- [WHAT IS ASKED]
Please tally the lines in the records below that contain the string "instrumentName" and reply with the number alone.

- [TASK MATERIAL]

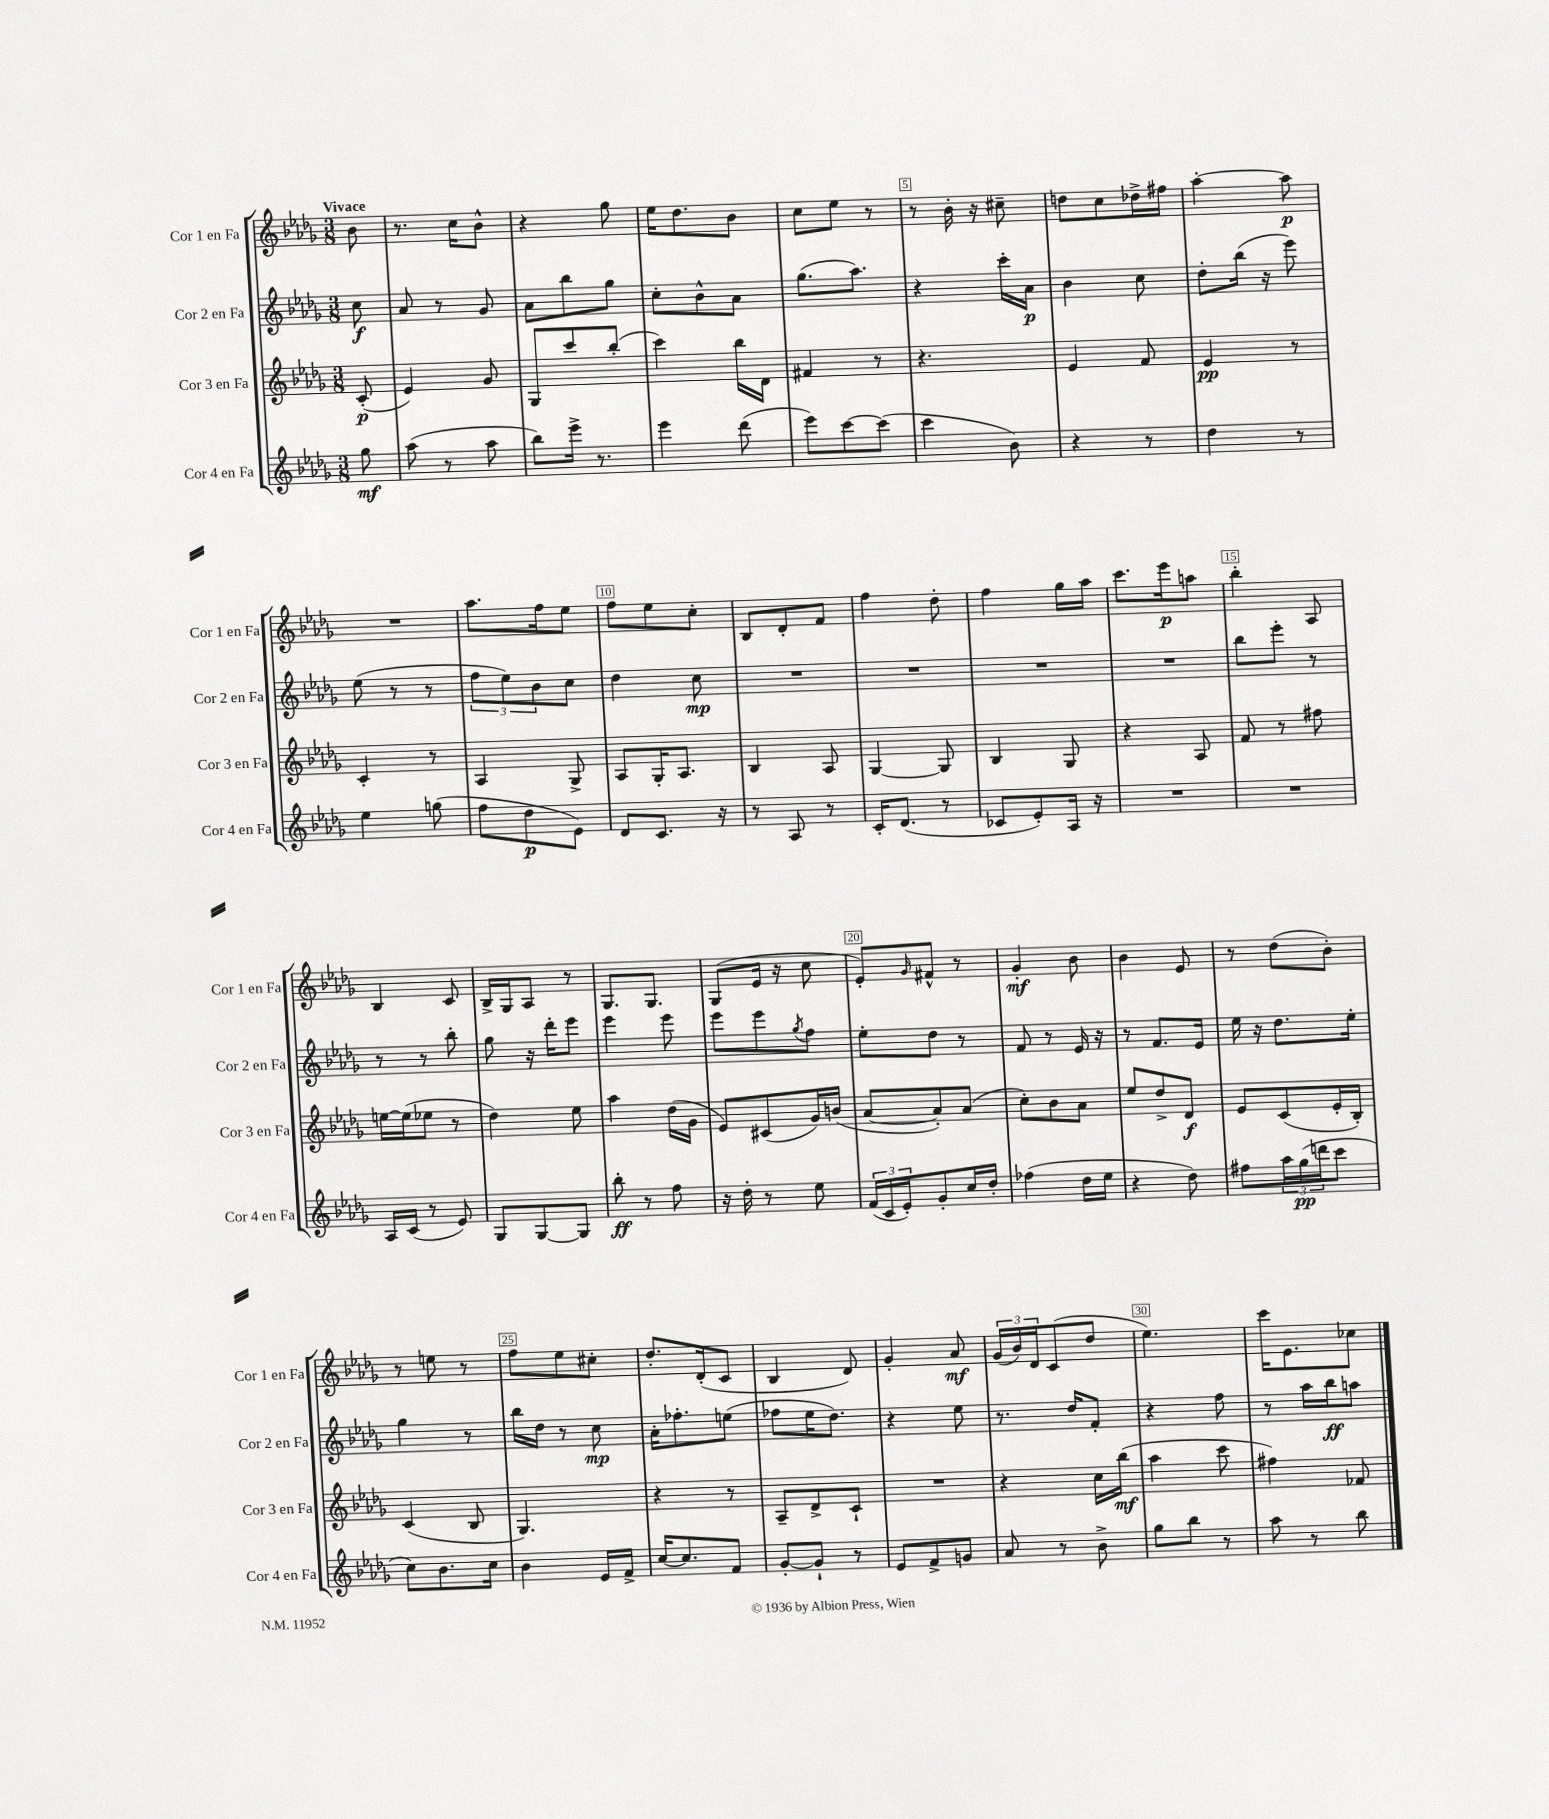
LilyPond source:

<<
\new StaffGroup <<
\new Staff = "s0" \with { instrumentName = "Cor 1 en Fa" shortInstrumentName = "Cor 1 en Fa" } {
    \clef treble \key des \major \numericTimeSignature \time 3/8 \partial 8 \tempo "Vivace"
    bes'8 |
    r8. c''16 bes'8-^ |
    r4 ges''8 |
    ees''16 des''8. bes'8 |
    c''8 ees''8 r8 |
    r8 bes'16-. r16 cis''8-- |
    d''8 c''8 des''16-> fis''16 |
    aes''4~-. aes''8\p |
    R4. |
    aes''8. f''16 ees''8 |
    f''8 ees''8 c''8-. |
    bes8 des'8-. f'8 |
    f''4 des''8-. |
    f''4 ges''16 aes''16 |
    c'''8. ees'''16\p a''8 |
    bes''4-. aes8 |
    bes4 c'8 |
    bes16-> ges16 aes8 r8 |
    ges8. ges8. |
    ges8( ees'16 r16 c''8 |
    ees'8-.) \grace { ges'16 } fis'8-^ r8 |
    ges'4-.\mf bes'8 |
    bes'4 ees'8 |
    r8 des''8( bes'8-.) |
    r8 e''8 r8 |
    f''8 ees''8 cis''8-. |
    des''8.-. des'16-.( c'8 |
    bes4 des'8) |
    ges'4-. aes'8\mf |
    \tuplet 3/2 { ges'16( bes'16) des'16 } c'8( des''8 |
    ees''4.) |
    c'''16 ees'8. ces''8 \bar "|." |
}
\new Staff = "s1" \with { instrumentName = "Cor 2 en Fa" shortInstrumentName = "Cor 2 en Fa" } {
    \clef treble \key des \major \numericTimeSignature \time 3/8 \partial 8
    c''8\f |
    aes'8 r8 ges'8 |
    aes'8 bes''8 ges''8 |
    c''8-. bes'8-^ aes'8 |
    ges''8.( aes''8.) |
    r4 c'''16-. aes'16\p |
    bes'4 c''8 |
    des''8-. bes''16( r16 ees'''8) |
    ees''8( r8 r8 |
    \tuplet 3/2 { f''8 ees''8) bes'8 } c''8 |
    des''4 c''8\mp |
    R4. |
    R4. |
    R4. |
    R4. |
    bes''8 ees'''8-. r8 |
    r8 r8 bes''8-. |
    ges''8 r16 des'''16-. ees'''8 |
    ees'''4 ees'''8 |
    ees'''8 ees'''8 \acciaccatura { ges''8 } f''8 |
    ees''8-. des''8 r8 |
    f'8 r8 ees'16 r16 |
    r8 f'8. ees'16 |
    ees''16 r16 des''8. ees''16-. |
    ges''4 r8 |
    bes''16 des''16 r8 c''8\mp |
    aes'16-. fes''8.-. e''8( |
    fes''8 ees''16 des''8.) |
    r4 ees''8 |
    r8. des''16 f'8-. |
    r4 f''8 |
    r8 aes''16 bes''16\ff a''8 \bar "|." |
}
\new Staff = "s2" \with { instrumentName = "Cor 3 en Fa" shortInstrumentName = "Cor 3 en Fa" } {
    \clef treble \key des \major \numericTimeSignature \time 3/8 \partial 8
    c'8-.\p( |
    ees'4) ges'8 |
    ges8 c'''8 bes''8-.( |
    c'''4) bes''16 des'16 |
    fis'4 r8 |
    r4. |
    ees'4 f'8 |
    ees'4\pp r8 |
    c'4-. r8 |
    aes4 ges8-> |
    aes8 ges16-. aes8. |
    bes4 aes8 |
    ges4~ ges8 |
    bes4 ges8 |
    r4 aes8 |
    f'8 r8 fis''8 |
    e''16~ e''16( ees''8 r8 |
    des''4) ees''8 |
    aes''4 des''16( ges'16 |
    ees'8) cis'8( ges'16) b'16( |
    aes'8~ aes'8-.) aes'8( |
    c''8-.) bes'8 aes'8 |
    ees''8 des''8-> des'8\f |
    ees'8 c'8( ees'16-. bes16-.) |
    c'4( bes8 |
    ges4.) |
    r4 r8 |
    aes8-- des'8-> c'8-! |
    R4. |
    r4 c''16 bes''16\mf( |
    aes''4 c'''8 |
    fis''4) fes'8 \bar "|." |
}
\new Staff = "s3" \with { instrumentName = "Cor 4 en Fa" shortInstrumentName = "Cor 4 en Fa" } {
    \clef treble \key des \major \numericTimeSignature \time 3/8 \partial 8
    ges''8\mf |
    aes''8( r8 aes''8 |
    bes''8) ees'''16-> r8. |
    ees'''4 des'''8( |
    ees'''8) c'''8~ c'''8( |
    c'''4 bes'8) |
    r4 r8 |
    des''4 r8 |
    ees''4 g''8( |
    f''8 des''8\p ees'8) |
    des'8 c'8. r16 |
    r8 aes8 r8 |
    c'16-. des'8.( r8 |
    ces'8 ees'8-.) aes16 r16 |
    R4. |
    R4. |
    aes16 c'16( r8 ees'8) |
    ges8 ges8~ ges8 |
    bes''8-.\ff r8 f''8 |
    r16 des''16-. r8 ees''8 |
    \tuplet 3/2 { f'16( c'16 ees'16-.) } ges'8-. c''16 des''16-. |
    fes''4( des''16 ees''16 |
    r4 des''8) |
    fis''8 \tuplet 3/2 { aes''16 ges''16\pp( d'''16 } c'''8 |
    c''8) bes'8. c''16 |
    bes'4 ees'16 f'16-> |
    c''16~ c''8. f'8 |
    ges'8~-. ges'8-! r8 |
    ees'8 f'8-> g'8 |
    aes'8 r8 bes'8-> |
    ges''8 bes''8 r8 |
    aes''8 r8 bes''8 \bar "|." |
}
>>
>>
\layout { \context { \Score \override BarNumber.break-visibility = ##(#f #t #t) barNumberVisibility = #(every-nth-bar-number-visible 5) \override BarNumber.stencil = #(make-stencil-boxer 0.1 0.3 ly:text-interface::print) } }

- [THE SOLUTION]
4